◆ **What is expected**
Starting from the line with "grey ruler: 3 -> 1", transcribe each line to the end of the records below. Copy them exactly and write nothing else.

Before-and-after object listings
BEGIN
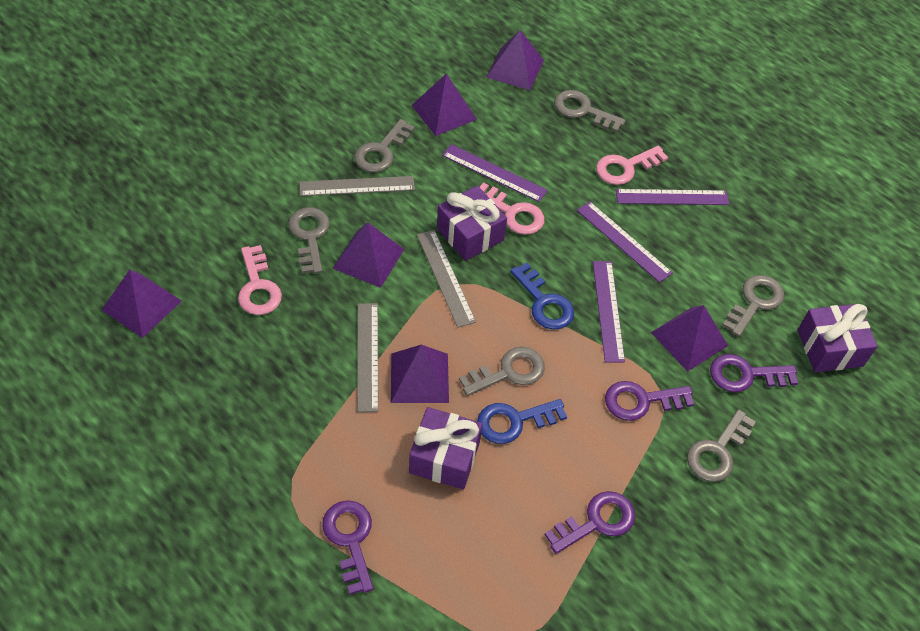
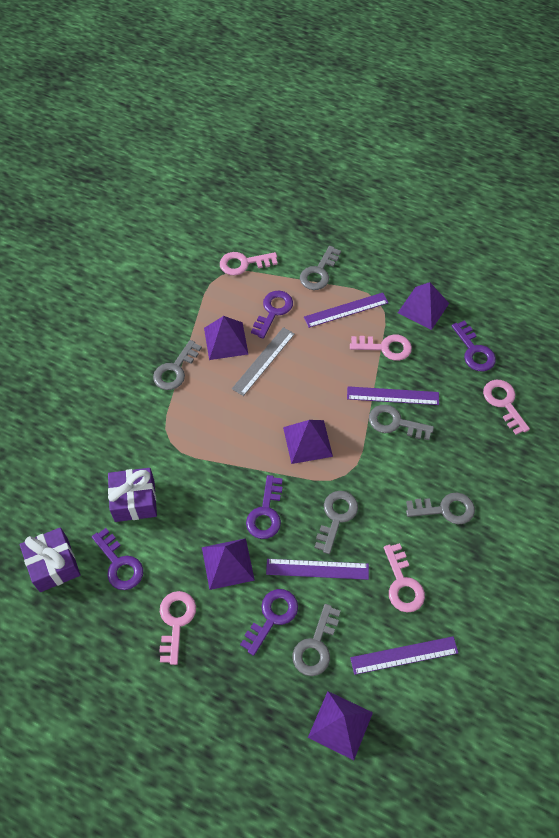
blue key: 2 -> 0
grey ruler: 3 -> 1
pink key: 3 -> 5
purple gift: 3 -> 2
purple key: 4 -> 5
purple pyramid: 6 -> 5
END
◆ **Output below**
grey ruler: 3 -> 1
pink key: 3 -> 5
purple gift: 3 -> 2
purple key: 4 -> 5
purple pyramid: 6 -> 5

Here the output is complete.